[DATA PROVIDED]
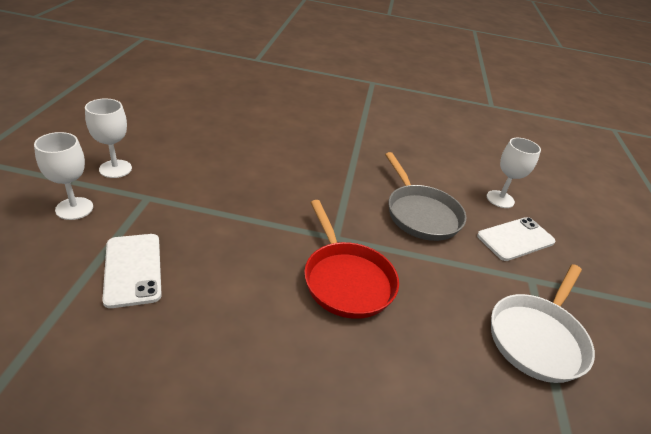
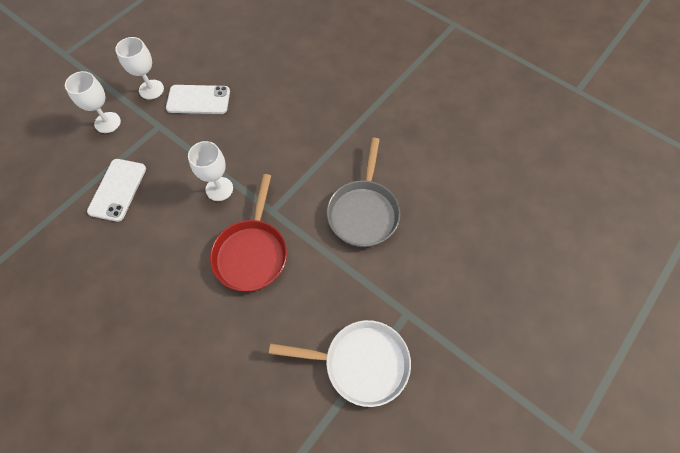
camera: 35 degrees right, 25 degrees up
white phone [477,217,555,261] -> white phone moved to [166,85,230,114]
white goblet [487,138,541,208] -> white goblet moved to [188,141,233,201]
white pan [491,264,595,383] -> white pan turned 150 degrees counterclockwise [269,320,411,407]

[EXERCISE DETAILS]
Leave out the pictures, then return every line of the data exactly.

[EXERCISE RESPONSE]
camera: 35 degrees right, 25 degrees up
white phone [477,217,555,261] -> white phone moved to [166,85,230,114]
white goblet [487,138,541,208] -> white goblet moved to [188,141,233,201]
white pan [491,264,595,383] -> white pan turned 150 degrees counterclockwise [269,320,411,407]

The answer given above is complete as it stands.